Task goal
Exactly as written, return every line of the data below apart from the pictures.

Data below
# # # # #
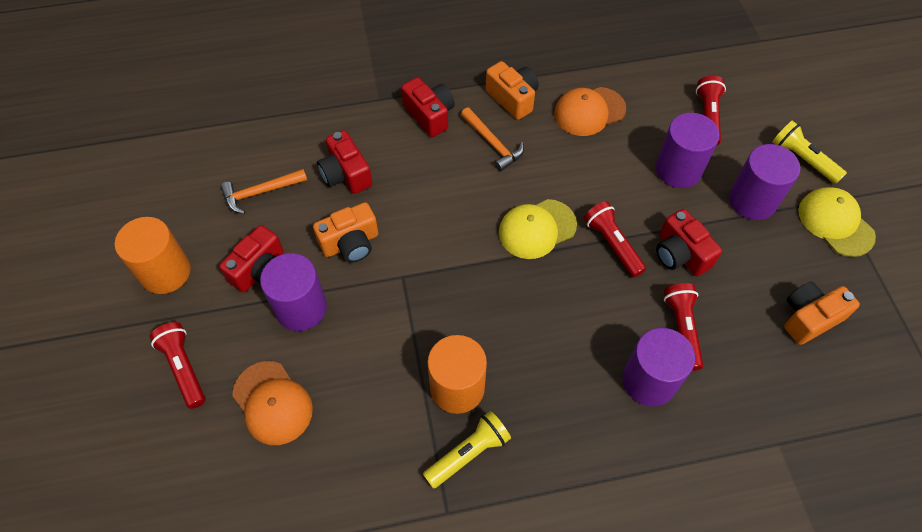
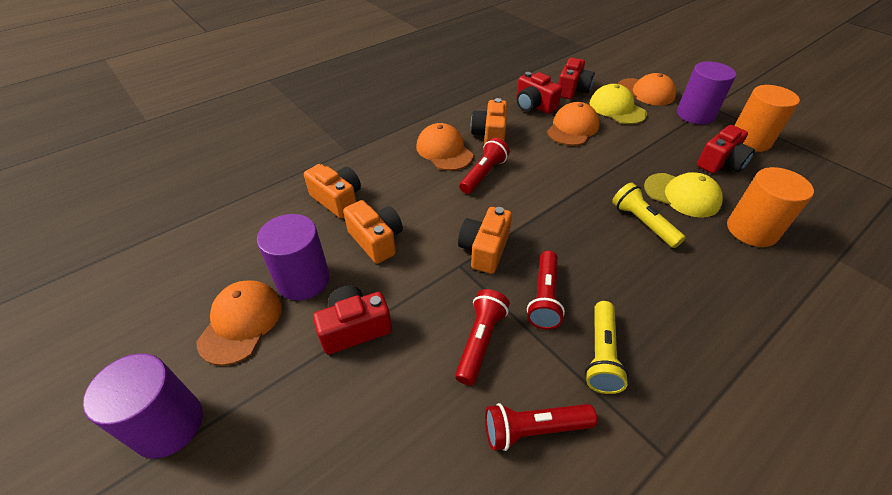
orange camera: 3 -> 4
orange cap: 2 -> 4
orange hammer: 2 -> 0
purple cylinder: 4 -> 3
# # # # #
Exercise response
orange camera: 3 -> 4
orange cap: 2 -> 4
orange hammer: 2 -> 0
purple cylinder: 4 -> 3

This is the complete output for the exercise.